# HOW TO COMPLETE THIS TASK
The reply must contain exactly the lines below from the one with "(525, 177) = (503, 204): blue" down to the one with "(536, 353) = (646, 193): orange", both included, and nothing more; please omit the pictures.

┌─ DATA SHOWN

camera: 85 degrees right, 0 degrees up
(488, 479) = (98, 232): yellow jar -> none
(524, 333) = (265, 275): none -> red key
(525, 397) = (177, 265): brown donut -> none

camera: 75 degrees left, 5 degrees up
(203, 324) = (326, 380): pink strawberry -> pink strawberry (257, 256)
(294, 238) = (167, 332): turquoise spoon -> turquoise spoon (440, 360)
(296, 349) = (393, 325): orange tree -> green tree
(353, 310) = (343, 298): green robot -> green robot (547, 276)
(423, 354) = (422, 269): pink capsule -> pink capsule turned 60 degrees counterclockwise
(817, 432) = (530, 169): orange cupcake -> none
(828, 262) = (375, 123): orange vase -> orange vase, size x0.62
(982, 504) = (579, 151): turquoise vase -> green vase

└─
┌─ DATA SHOWN

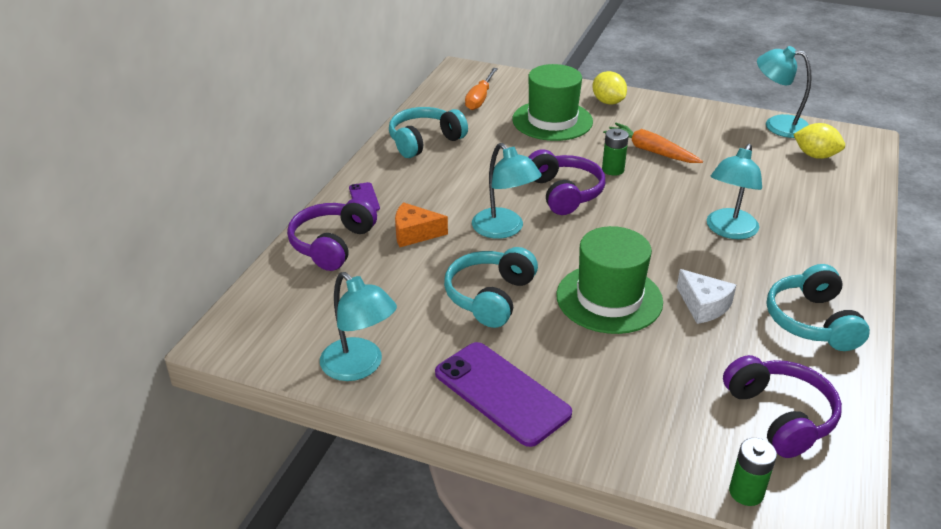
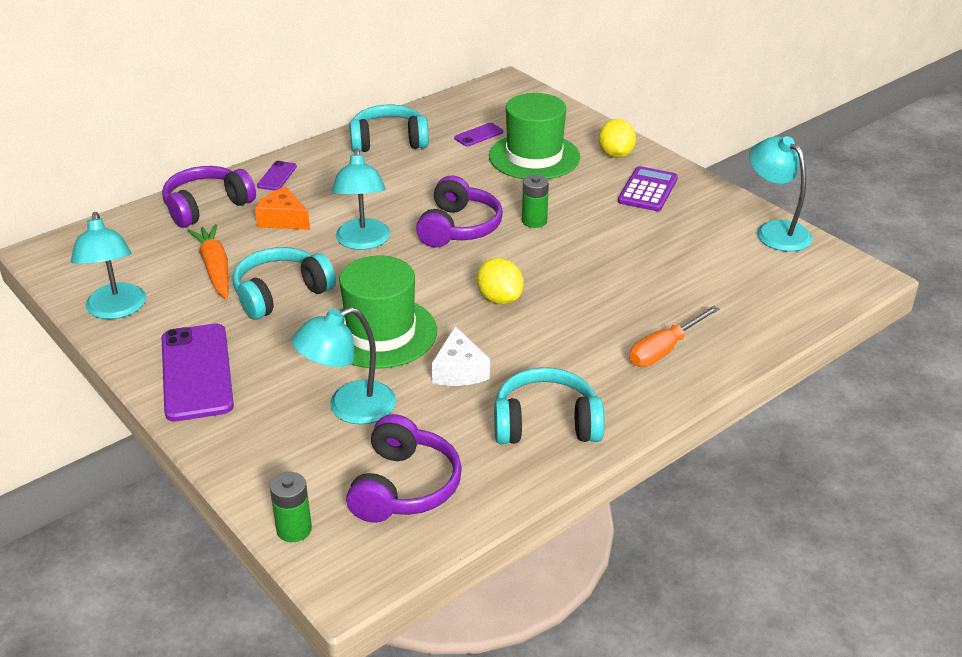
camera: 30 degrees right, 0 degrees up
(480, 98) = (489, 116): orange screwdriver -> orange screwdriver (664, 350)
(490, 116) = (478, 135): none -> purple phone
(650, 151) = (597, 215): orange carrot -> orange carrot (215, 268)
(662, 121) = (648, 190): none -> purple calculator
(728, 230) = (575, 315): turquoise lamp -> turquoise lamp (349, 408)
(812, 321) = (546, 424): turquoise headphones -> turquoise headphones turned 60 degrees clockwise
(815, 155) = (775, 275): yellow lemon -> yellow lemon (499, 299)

└─
┌─ DATA SHOWN

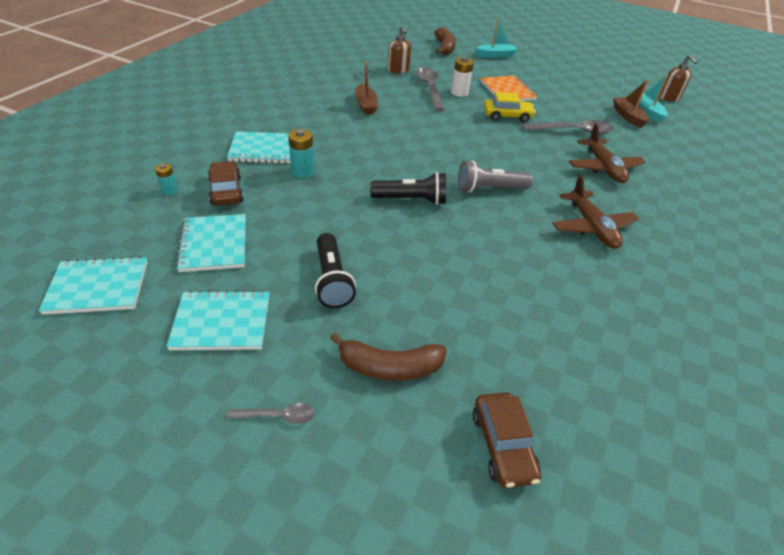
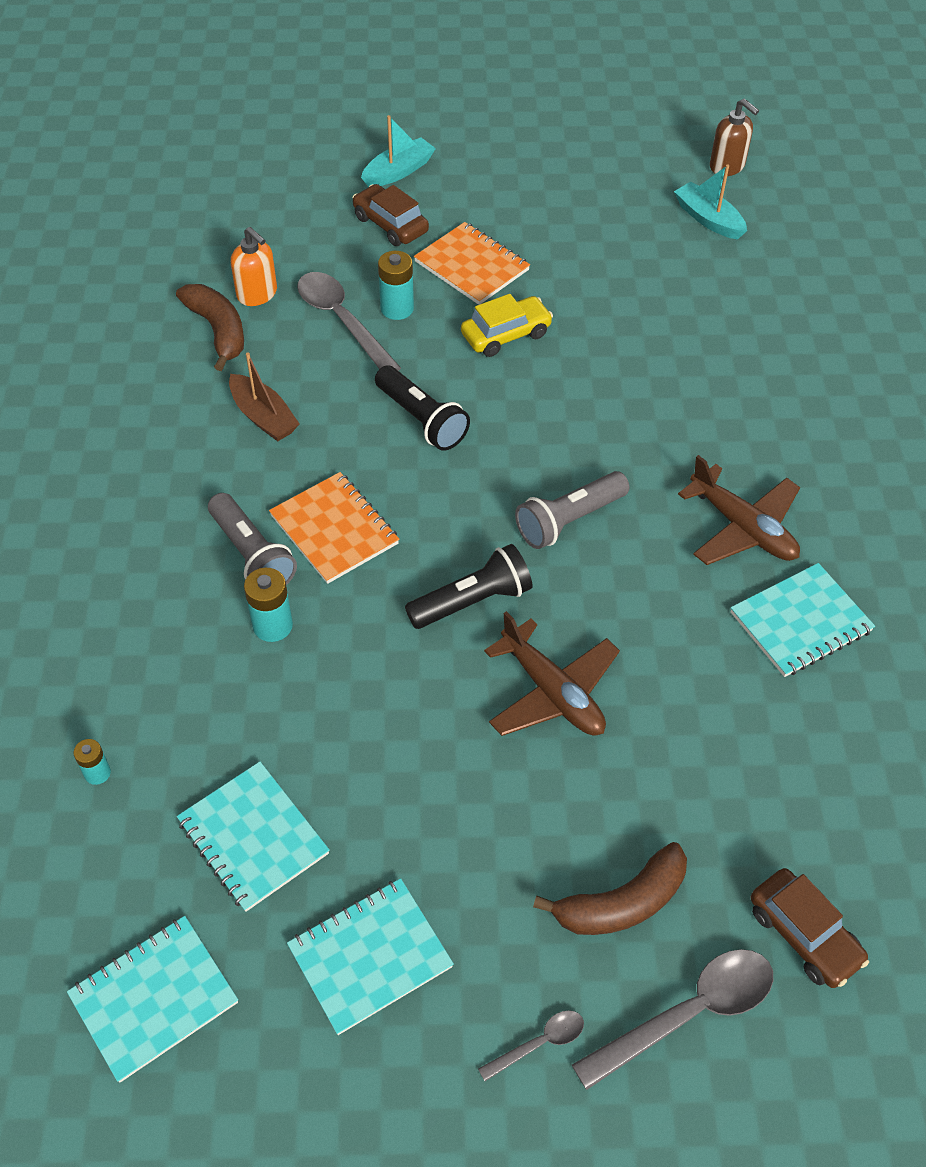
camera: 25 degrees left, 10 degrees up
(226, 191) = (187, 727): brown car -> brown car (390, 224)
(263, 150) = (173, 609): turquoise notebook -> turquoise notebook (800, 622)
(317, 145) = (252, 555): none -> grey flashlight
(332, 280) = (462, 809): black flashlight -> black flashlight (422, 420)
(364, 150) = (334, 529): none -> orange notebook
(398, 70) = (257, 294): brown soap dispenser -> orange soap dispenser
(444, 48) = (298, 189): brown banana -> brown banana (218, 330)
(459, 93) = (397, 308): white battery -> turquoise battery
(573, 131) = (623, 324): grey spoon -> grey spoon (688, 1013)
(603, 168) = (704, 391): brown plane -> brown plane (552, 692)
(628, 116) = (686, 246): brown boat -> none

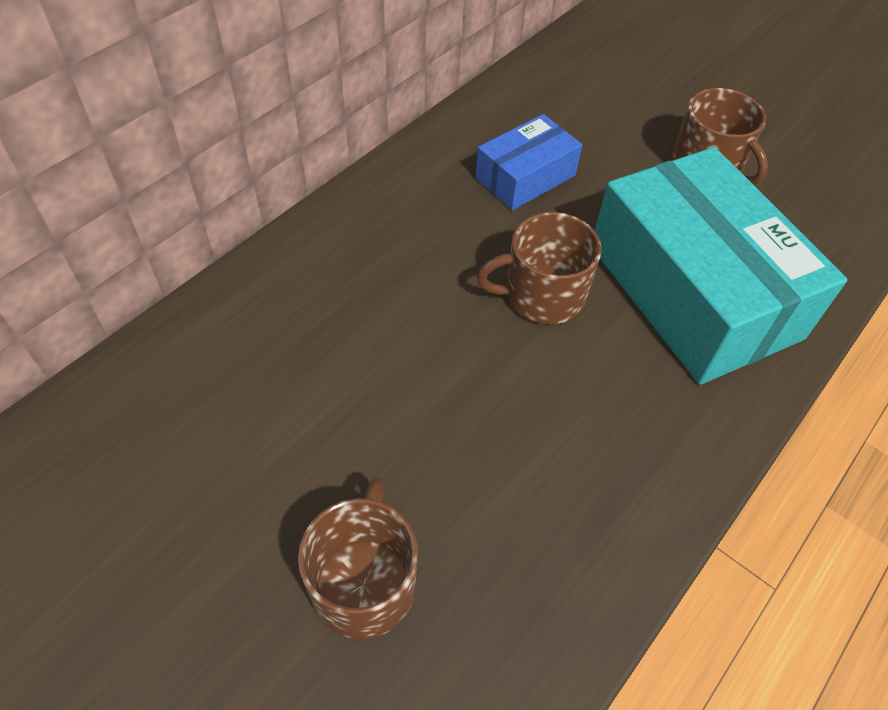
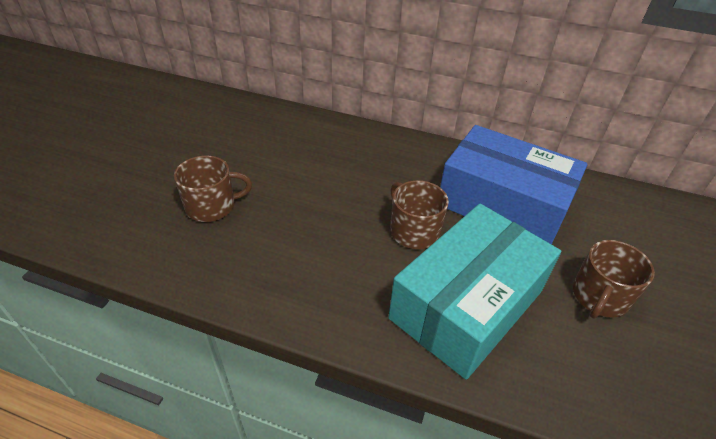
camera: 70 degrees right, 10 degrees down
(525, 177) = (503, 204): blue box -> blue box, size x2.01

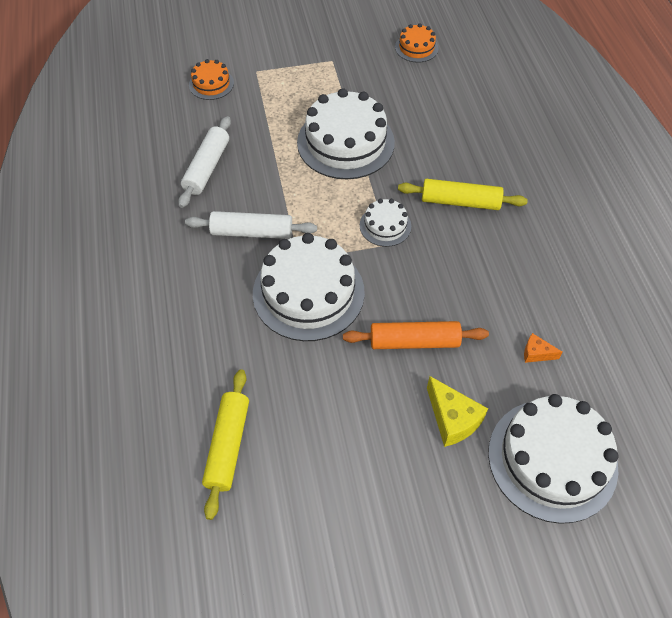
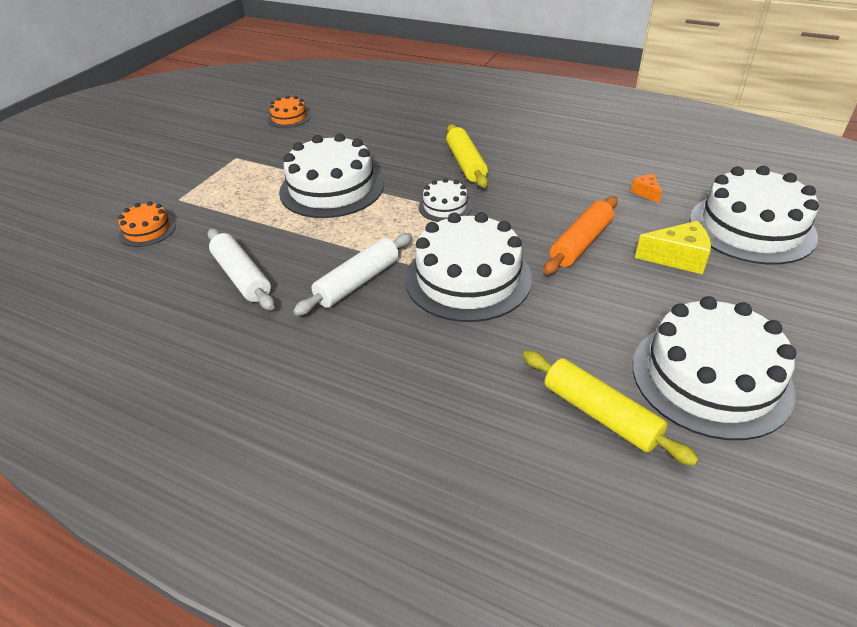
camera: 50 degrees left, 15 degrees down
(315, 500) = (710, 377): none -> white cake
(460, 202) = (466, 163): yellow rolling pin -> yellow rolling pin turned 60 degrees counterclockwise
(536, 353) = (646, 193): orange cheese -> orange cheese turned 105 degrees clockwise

└─

# ANSWER TO THE EXERCISE
(525, 177) = (503, 204): blue box -> blue box, size x2.01

camera: 50 degrees left, 15 degrees down
(315, 500) = (710, 377): none -> white cake
(460, 202) = (466, 163): yellow rolling pin -> yellow rolling pin turned 60 degrees counterclockwise
(536, 353) = (646, 193): orange cheese -> orange cheese turned 105 degrees clockwise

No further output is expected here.